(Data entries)

>>>

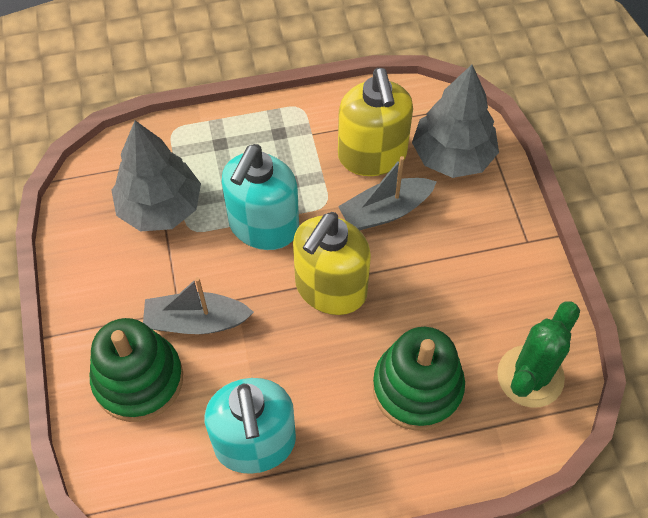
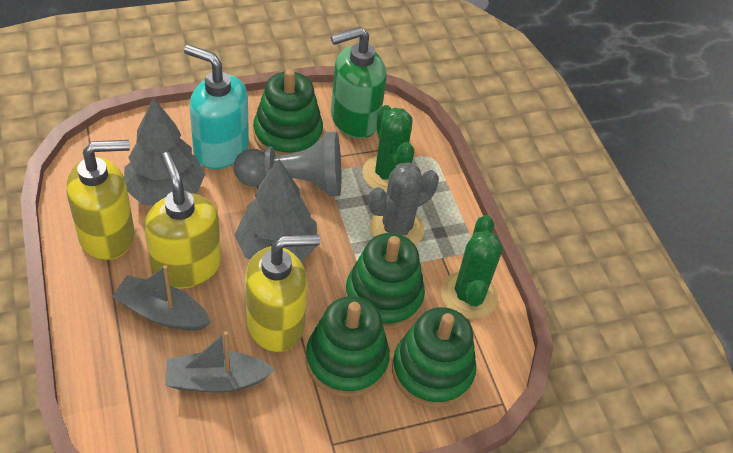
green cactus: [497,301,580,408] = 1 -> [362,105,414,193] [441,215,503,319] = 2
green soap dispenser: none = 0 -> [331,27,387,139] = 1
green stacking toy: [90,318,183,422] [373,327,465,431] = 2 -> [253,69,323,156] [306,296,390,397] [345,233,425,330] [392,307,476,408] = 4
grey cactus: none = 0 -> [369,163,439,245] = 1
grey pawn: none = 0 -> [234,131,341,196] = 1
turquoise soap dispenser: [204,378,296,474] [222,144,299,250] = 2 -> [184,45,249,169] = 1
yellow soap dispenser: [293,212,371,315] [338,68,413,176] = 2 -> [66,140,134,261] [144,152,221,289] [245,234,320,352] = 3

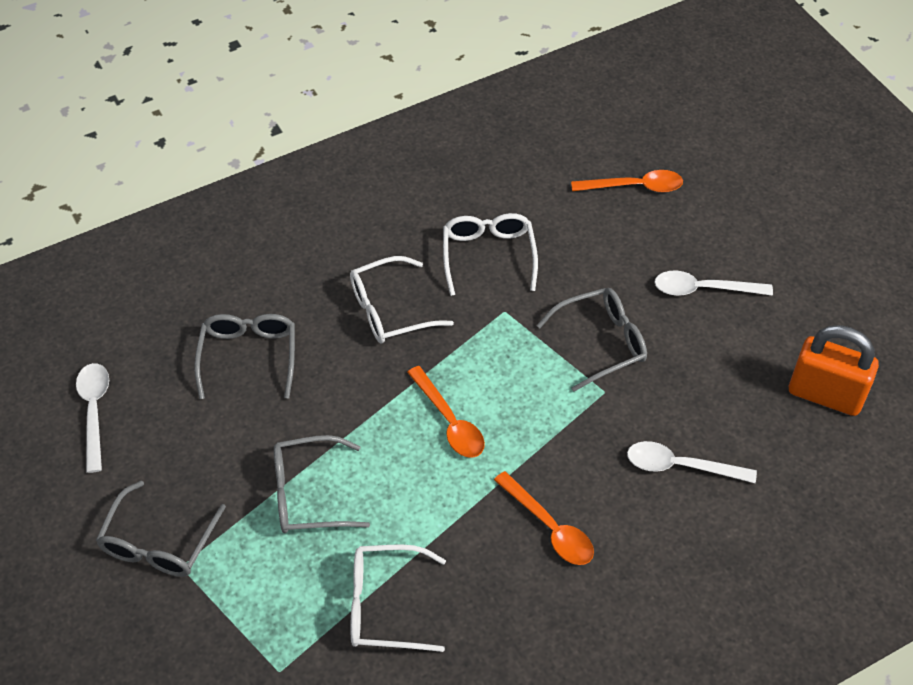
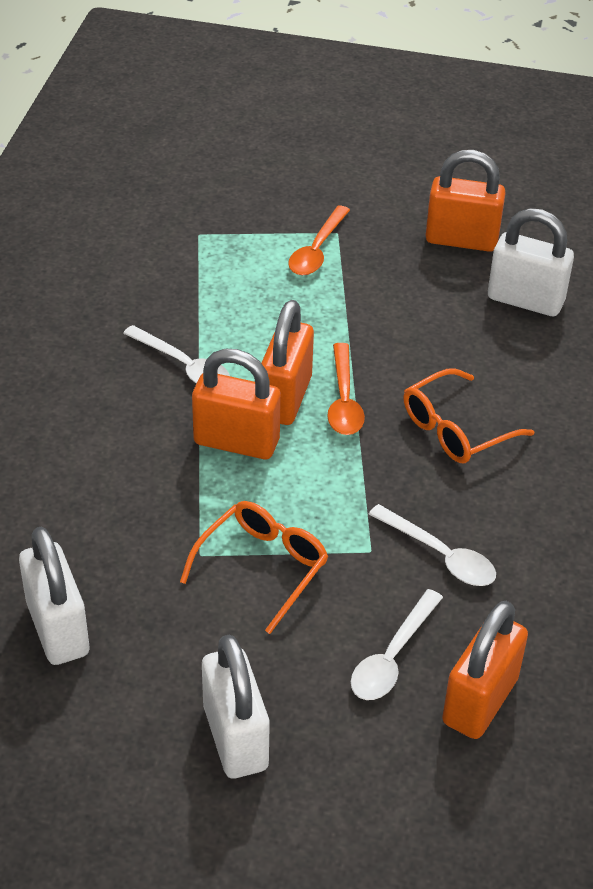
grey glasses: [96,481,226,577] [194,314,295,399] [274,435,370,533] [536,288,647,392] = 4 -> none = 0
orange glasses: none = 0 -> [180,501,328,634] [403,368,535,463] = 2
orange padlock: [789,325,879,416] = 1 -> [192,349,281,459] [262,300,314,425] [426,150,506,252] [442,601,528,739] = 4
orange spoon: [407,366,485,458] [494,471,594,565] [571,170,683,193] = 3 -> [288,206,350,275] [327,343,365,435] = 2
white glasses: [350,256,454,343] [350,544,446,652] [443,213,538,296] = 3 -> none = 0
white padlock: none = 0 -> [19,527,89,665] [202,634,270,778] [488,208,574,316] = 3

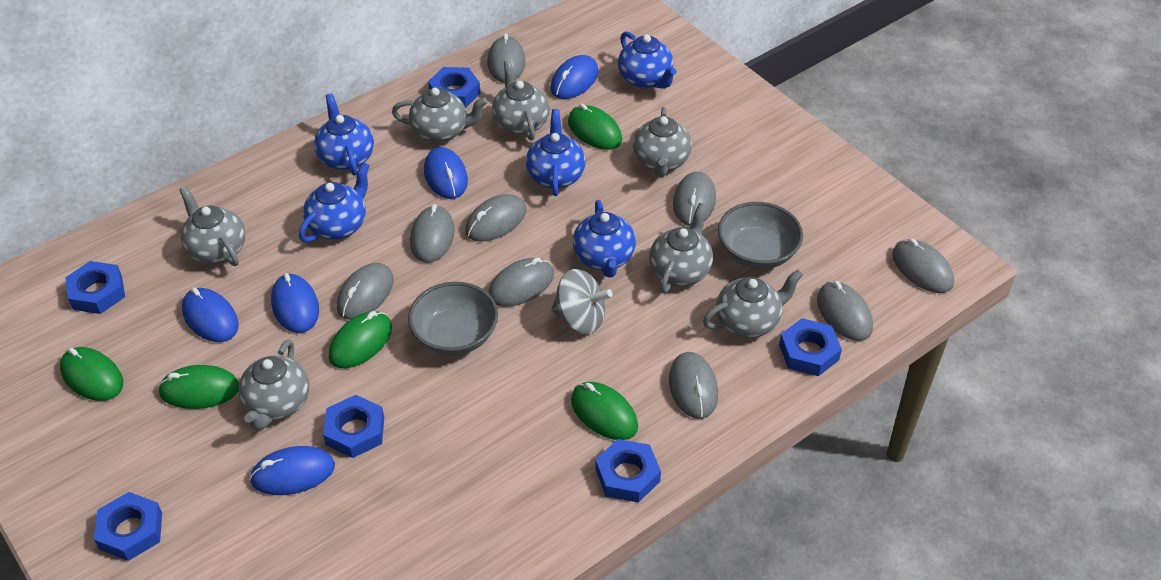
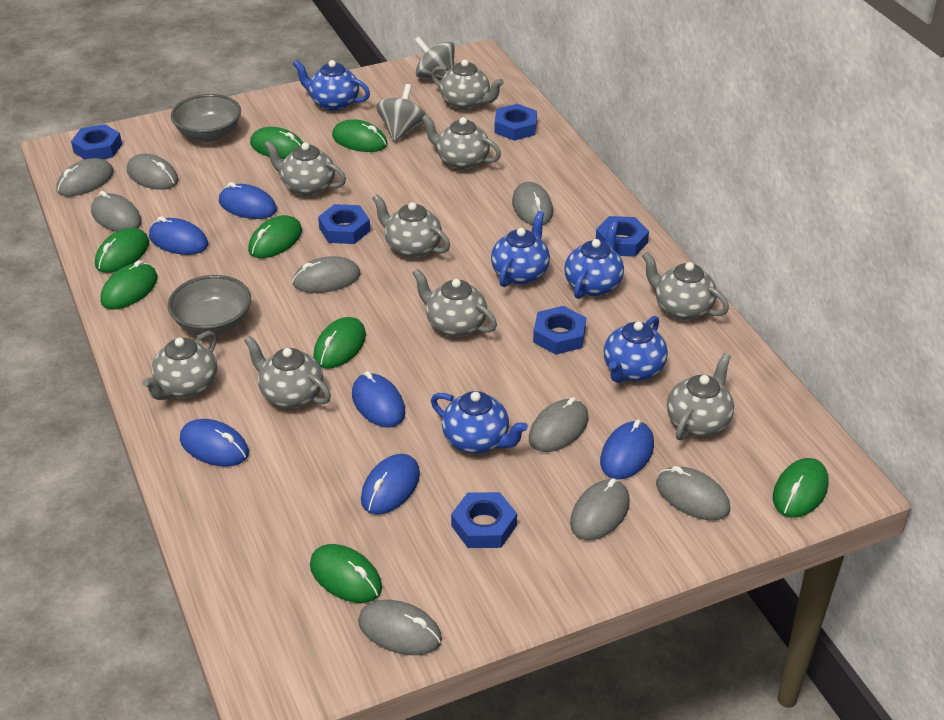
blue mouse: [182,288,239,342] [249,446,335,495] [271,273,319,333] [424,147,468,199] [550,55,599,99] = 5 -> [149,216,208,255] [180,419,249,466] [219,182,277,219] [352,371,405,428] [361,454,420,515] [600,419,654,479] = 6
green mouse: [60,347,123,401] [158,365,239,409] [328,311,392,368] [568,103,622,150] [571,382,638,440] = 5 -> [95,228,149,273] [100,260,158,309] [248,215,302,258] [250,127,303,159] [310,544,382,603] [313,317,366,369] [332,119,388,152] [773,458,829,518] = 8
grey spinning top: [551,269,612,334] = 1 -> [376,84,426,142] [414,37,455,81] = 2
grey teapot: [179,186,245,266] [239,340,309,430] [392,88,488,142] [492,60,549,140] [633,107,692,177] [649,203,713,293] [703,270,803,338] = 7 -> [142,331,217,400] [244,336,331,408] [264,140,346,197] [372,194,450,258] [412,268,497,337] [421,114,501,170] [431,59,504,110] [642,252,729,320] [667,353,734,441] = 9

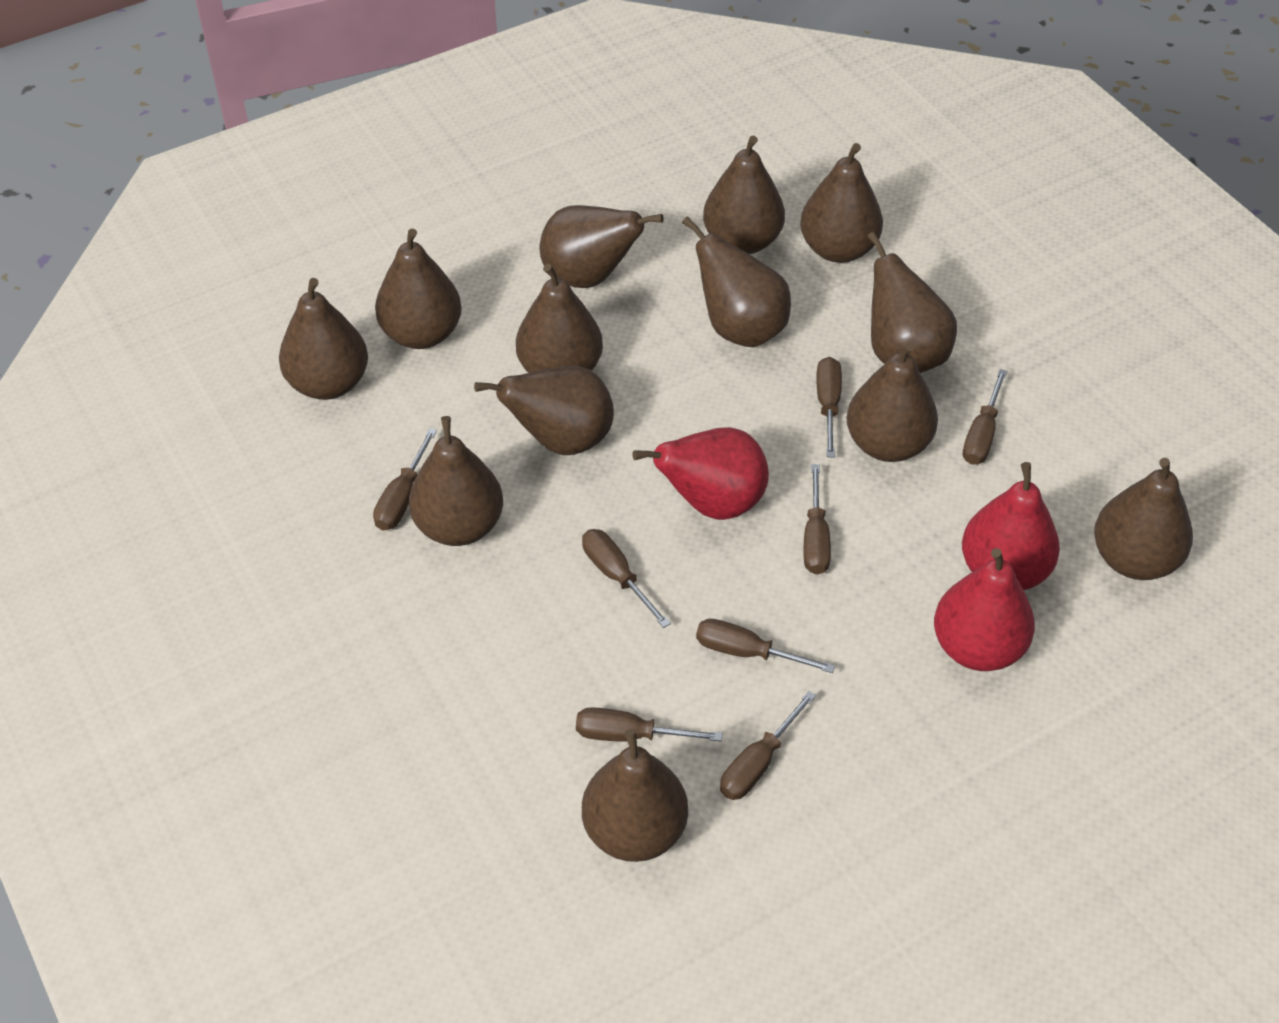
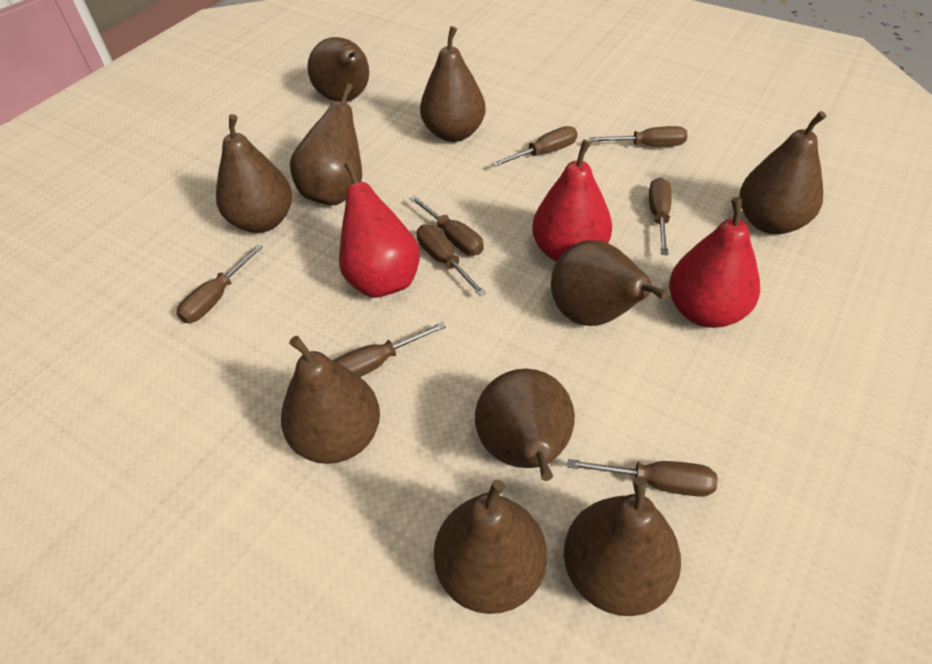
brown pear: [279,278,368,400] [375,228,462,349] [409,416,503,546] [474,366,614,455] [516,264,603,373] [539,205,664,288] [582,729,688,862] [682,216,791,347] [703,136,785,254] [800,143,883,263] [847,342,938,462] [867,232,957,373] [1094,458,1193,580] = 13 -> [216,114,292,233] [281,336,380,464] [290,83,362,205] [307,37,369,102] [420,26,486,142] [434,479,547,614] [475,369,575,481] [551,240,668,326] [564,476,681,616] [739,111,826,234] = 10

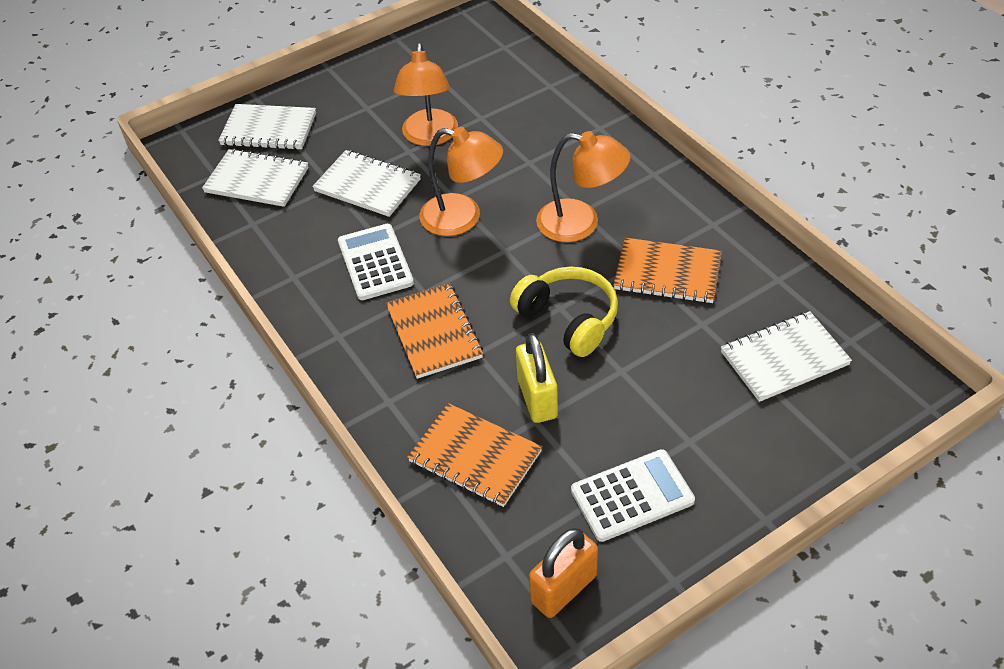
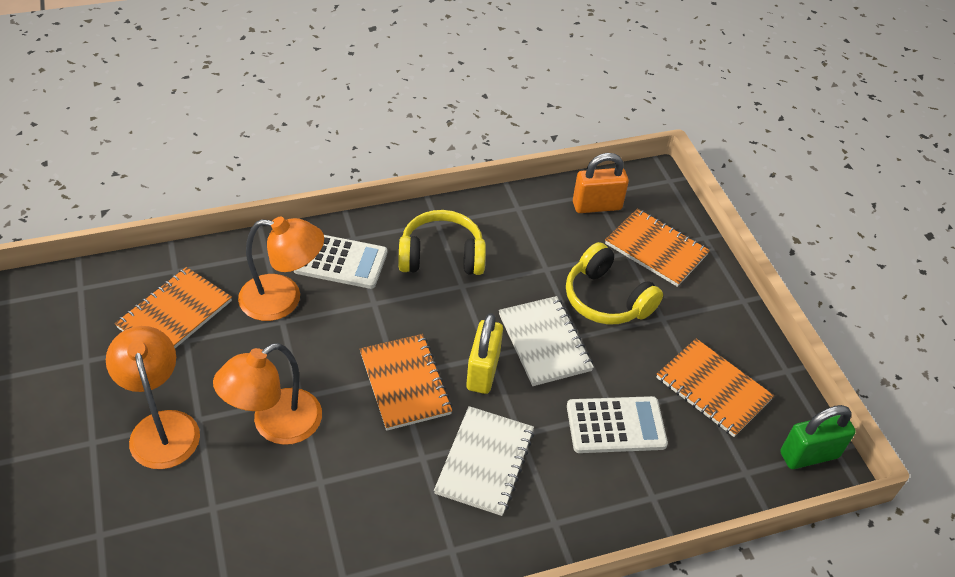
green padlock: none = 0 -> [780,405,856,469] = 1
orange notebook: [386,283,483,379] [407,403,542,507] [613,238,722,303] = 3 -> [115,267,232,348] [360,334,452,431] [605,209,710,287] [656,339,774,437] = 4
white notebook: [202,149,309,207] [218,104,316,150] [312,150,421,217] [721,311,852,402] = 4 -> [434,406,534,516] [499,296,594,386] = 2
yellow headphones: [510,267,618,357] = 1 -> [398,210,486,275] [566,242,663,324] = 2

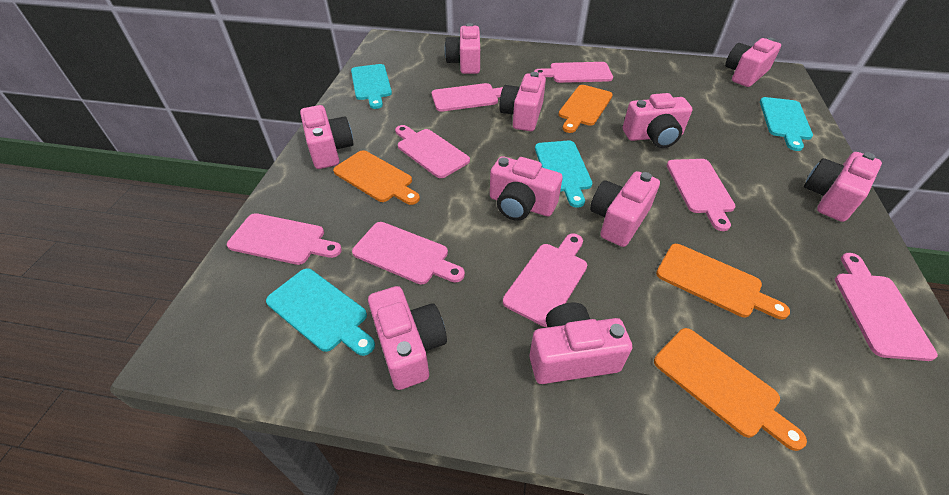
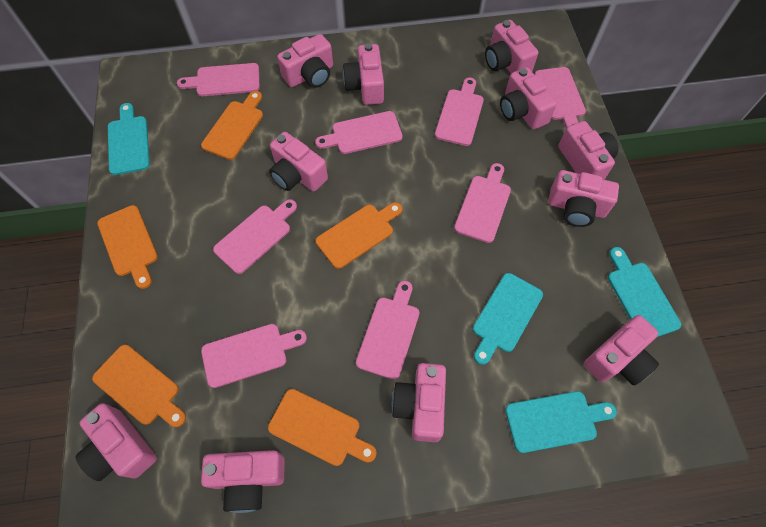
orange cutting board: [333,150,420,205] [558,85,613,133] [654,328,807,451] [656,244,790,319] = 4 -> [92,345,186,427] [97,205,158,289] [201,91,263,160] [268,389,377,466] [316,202,402,269] = 5
pink camera: [300,105,354,169] [368,286,447,390] [445,23,480,74] [490,156,563,221] [499,72,546,131] [529,302,632,384] [590,171,660,247] [623,93,692,148] [725,37,781,87] [804,152,882,222] = 10 -> [75,403,157,481] [201,450,285,513] [269,132,328,191] [277,34,333,88] [343,43,384,105] [392,363,446,442] [485,20,538,73] [500,67,557,130] [548,170,619,227] [558,121,618,180] [584,315,659,386] = 11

<<<

Would you copy out every line of the data above exactly, minus the pictures?

## SOLUTION TO THIS PROBLEM
green cactus: [497,301,580,408] = 1 -> [362,105,414,193] [441,215,503,319] = 2
green soap dispenser: none = 0 -> [331,27,387,139] = 1
green stacking toy: [90,318,183,422] [373,327,465,431] = 2 -> [253,69,323,156] [306,296,390,397] [345,233,425,330] [392,307,476,408] = 4
grey cactus: none = 0 -> [369,163,439,245] = 1
grey pawn: none = 0 -> [234,131,341,196] = 1
turquoise soap dispenser: [204,378,296,474] [222,144,299,250] = 2 -> [184,45,249,169] = 1
yellow soap dispenser: [293,212,371,315] [338,68,413,176] = 2 -> [66,140,134,261] [144,152,221,289] [245,234,320,352] = 3

grey glasses: [96,481,226,577] [194,314,295,399] [274,435,370,533] [536,288,647,392] = 4 -> none = 0
orange glasses: none = 0 -> [180,501,328,634] [403,368,535,463] = 2
orange padlock: [789,325,879,416] = 1 -> [192,349,281,459] [262,300,314,425] [426,150,506,252] [442,601,528,739] = 4
orange spoon: [407,366,485,458] [494,471,594,565] [571,170,683,193] = 3 -> [288,206,350,275] [327,343,365,435] = 2
white glasses: [350,256,454,343] [350,544,446,652] [443,213,538,296] = 3 -> none = 0
white padlock: none = 0 -> [19,527,89,665] [202,634,270,778] [488,208,574,316] = 3

blue mouse: [182,288,239,342] [249,446,335,495] [271,273,319,333] [424,147,468,199] [550,55,599,99] = 5 -> [149,216,208,255] [180,419,249,466] [219,182,277,219] [352,371,405,428] [361,454,420,515] [600,419,654,479] = 6
green mouse: [60,347,123,401] [158,365,239,409] [328,311,392,368] [568,103,622,150] [571,382,638,440] = 5 -> [95,228,149,273] [100,260,158,309] [248,215,302,258] [250,127,303,159] [310,544,382,603] [313,317,366,369] [332,119,388,152] [773,458,829,518] = 8
grey spinning top: [551,269,612,334] = 1 -> [376,84,426,142] [414,37,455,81] = 2
grey teapot: [179,186,245,266] [239,340,309,430] [392,88,488,142] [492,60,549,140] [633,107,692,177] [649,203,713,293] [703,270,803,338] = 7 -> [142,331,217,400] [244,336,331,408] [264,140,346,197] [372,194,450,258] [412,268,497,337] [421,114,501,170] [431,59,504,110] [642,252,729,320] [667,353,734,441] = 9

brown pear: [279,278,368,400] [375,228,462,349] [409,416,503,546] [474,366,614,455] [516,264,603,373] [539,205,664,288] [582,729,688,862] [682,216,791,347] [703,136,785,254] [800,143,883,263] [847,342,938,462] [867,232,957,373] [1094,458,1193,580] = 13 -> [216,114,292,233] [281,336,380,464] [290,83,362,205] [307,37,369,102] [420,26,486,142] [434,479,547,614] [475,369,575,481] [551,240,668,326] [564,476,681,616] [739,111,826,234] = 10

green padlock: none = 0 -> [780,405,856,469] = 1
orange notebook: [386,283,483,379] [407,403,542,507] [613,238,722,303] = 3 -> [115,267,232,348] [360,334,452,431] [605,209,710,287] [656,339,774,437] = 4
white notebook: [202,149,309,207] [218,104,316,150] [312,150,421,217] [721,311,852,402] = 4 -> [434,406,534,516] [499,296,594,386] = 2
yellow headphones: [510,267,618,357] = 1 -> [398,210,486,275] [566,242,663,324] = 2

orange cutting board: [333,150,420,205] [558,85,613,133] [654,328,807,451] [656,244,790,319] = 4 -> [92,345,186,427] [97,205,158,289] [201,91,263,160] [268,389,377,466] [316,202,402,269] = 5
pink camera: [300,105,354,169] [368,286,447,390] [445,23,480,74] [490,156,563,221] [499,72,546,131] [529,302,632,384] [590,171,660,247] [623,93,692,148] [725,37,781,87] [804,152,882,222] = 10 -> [75,403,157,481] [201,450,285,513] [269,132,328,191] [277,34,333,88] [343,43,384,105] [392,363,446,442] [485,20,538,73] [500,67,557,130] [548,170,619,227] [558,121,618,180] [584,315,659,386] = 11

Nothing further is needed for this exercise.